ASSIGNMENT: Please retype the data in full and exactly; the pictures are not part of the copy.

Scene edit records:
_____
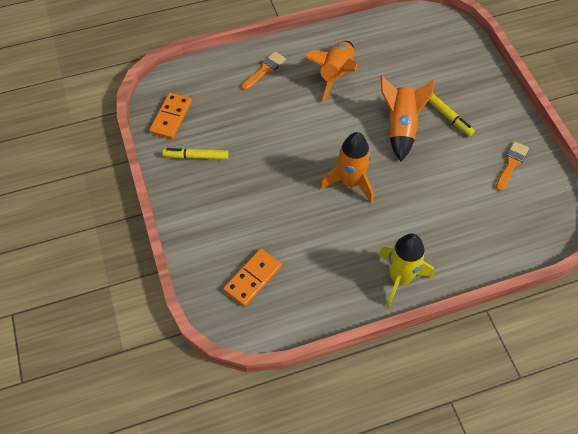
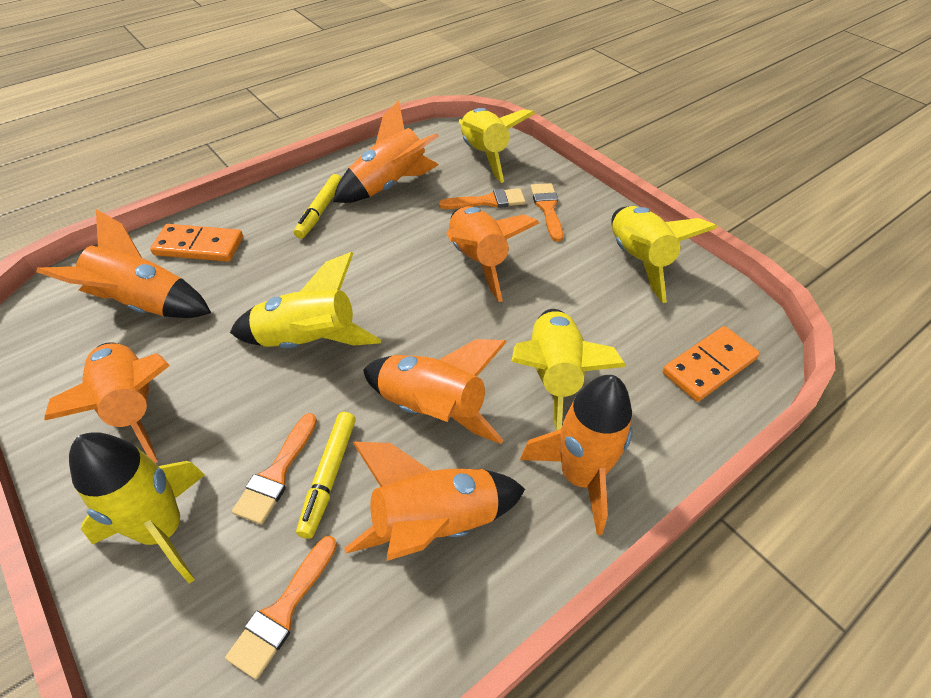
orange brush: 2 -> 4
orange rocket: 3 -> 7
yellow rocket: 1 -> 5

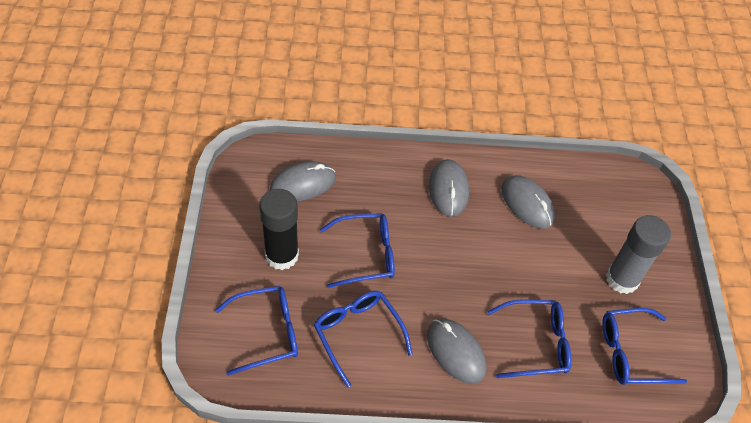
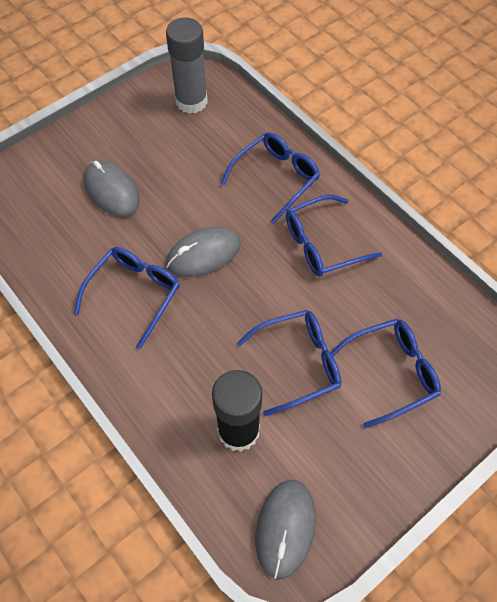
grey mouse: 4 -> 3

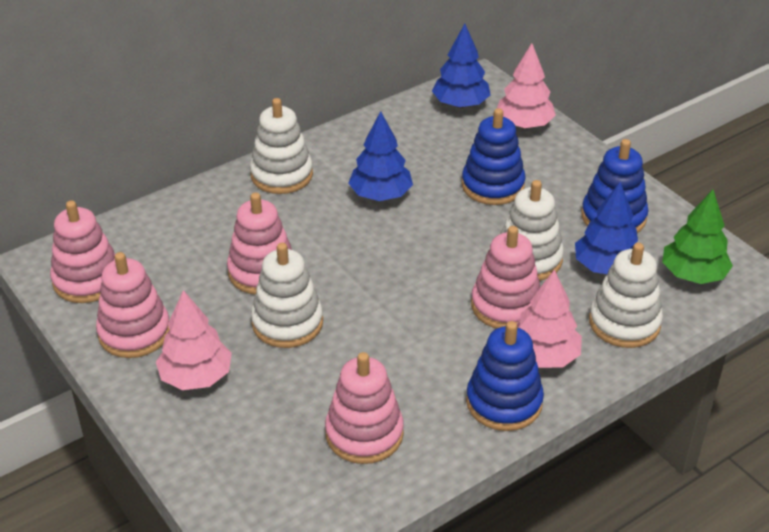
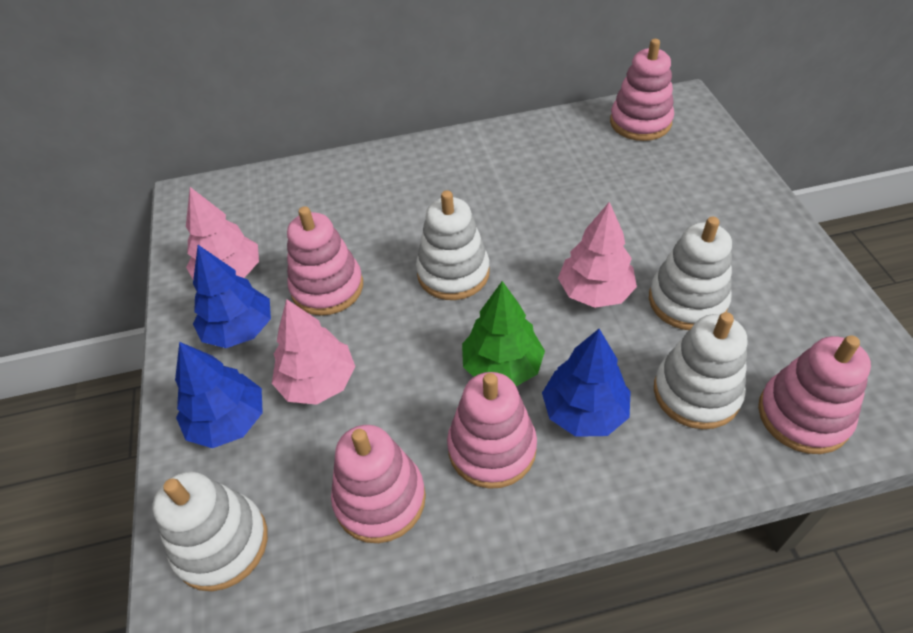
blue stacking toy: 3 -> 0

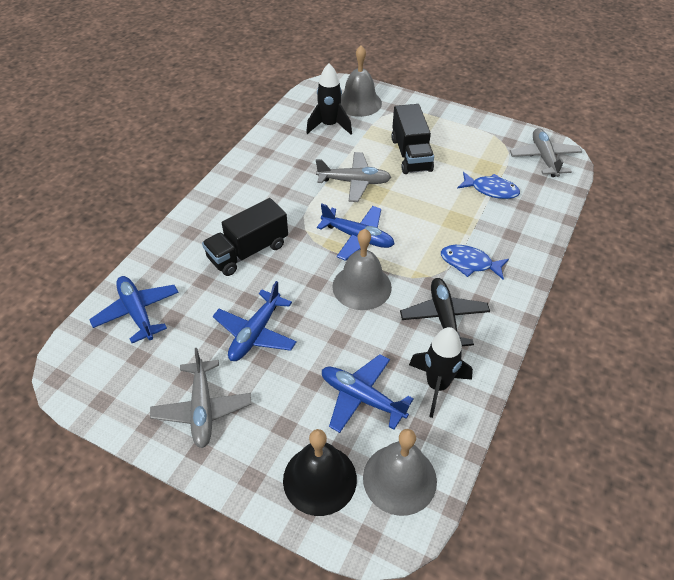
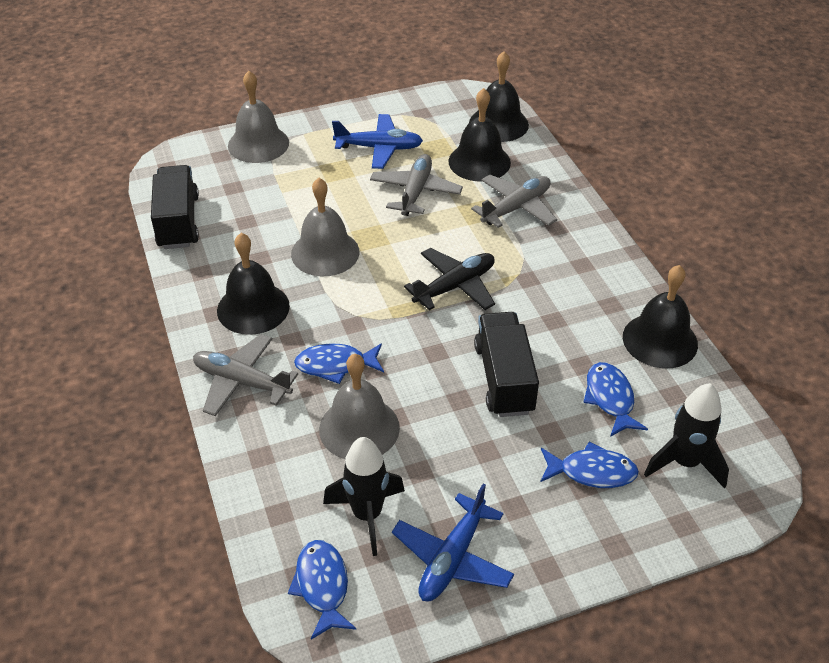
black bell: 1 -> 4
blue fish: 2 -> 4
blue plane: 4 -> 2

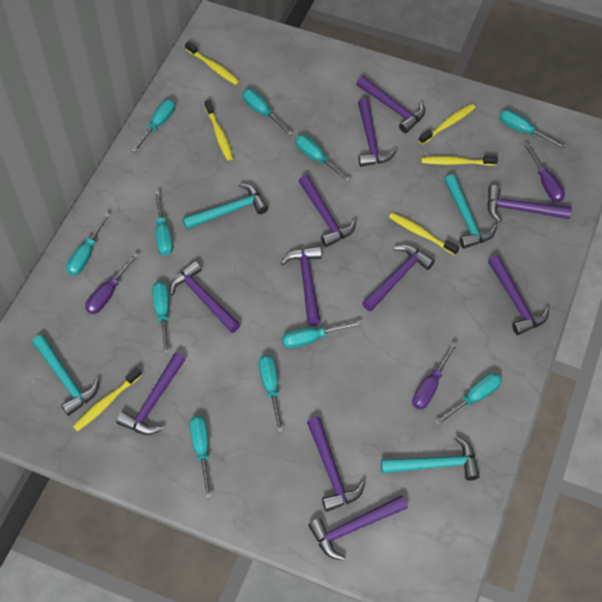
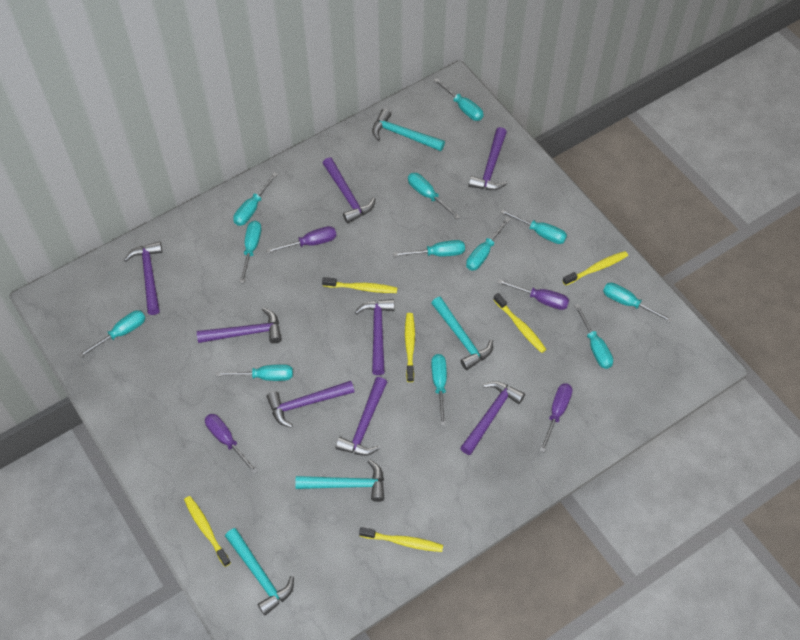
purple hammer: 11 -> 8
purple screwdriver: 3 -> 4
turquoise screwdriver: 11 -> 12

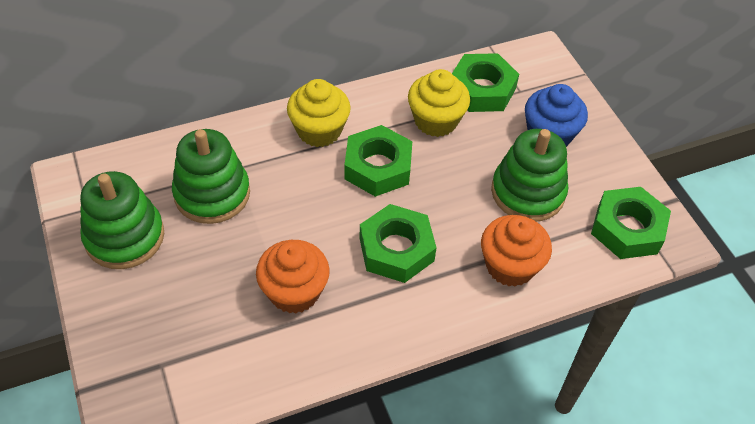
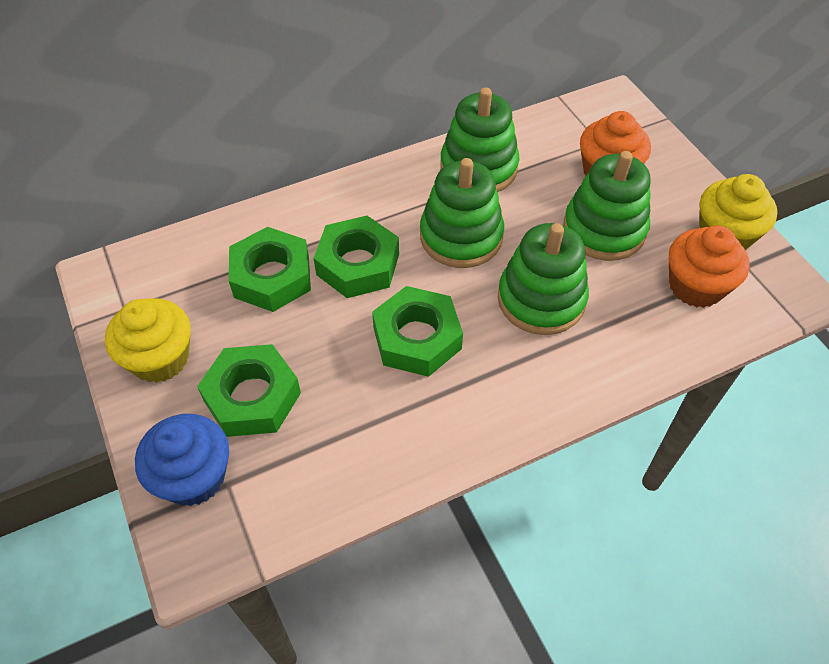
green stacking toy: 3 -> 4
_____
ANSWER FOR THIS EXERCISE:
orange brush: 2 -> 4
orange rocket: 3 -> 7
yellow rocket: 1 -> 5

grey mouse: 4 -> 3

blue stacking toy: 3 -> 0

black bell: 1 -> 4
blue fish: 2 -> 4
blue plane: 4 -> 2

purple hammer: 11 -> 8
purple screwdriver: 3 -> 4
turquoise screwdriver: 11 -> 12

green stacking toy: 3 -> 4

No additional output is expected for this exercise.